* **Input data**
•••

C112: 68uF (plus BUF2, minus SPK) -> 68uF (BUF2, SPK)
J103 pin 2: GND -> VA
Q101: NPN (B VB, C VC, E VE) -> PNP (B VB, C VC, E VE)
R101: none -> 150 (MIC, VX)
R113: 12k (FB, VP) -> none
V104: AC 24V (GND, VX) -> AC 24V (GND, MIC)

•••

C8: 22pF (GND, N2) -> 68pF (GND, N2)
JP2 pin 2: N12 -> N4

•••

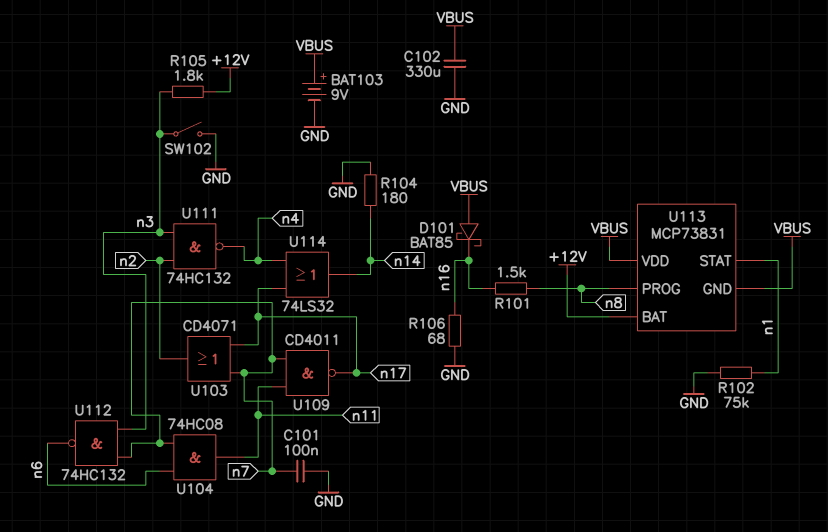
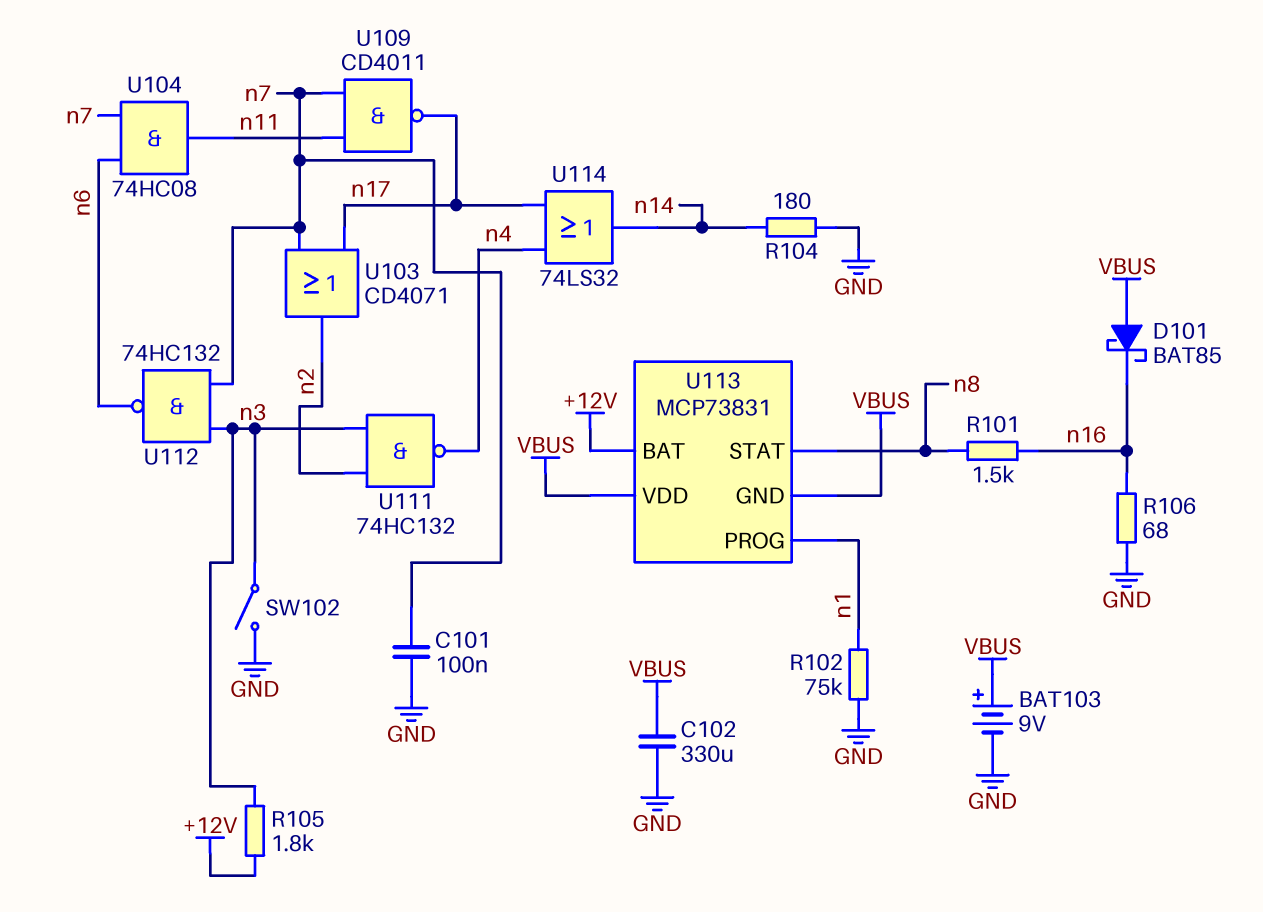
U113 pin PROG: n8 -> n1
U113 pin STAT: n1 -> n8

•••

* **What is required**
For the material above, the answer must be only the number of lines holding the word "none".

* **Solution for this task**
2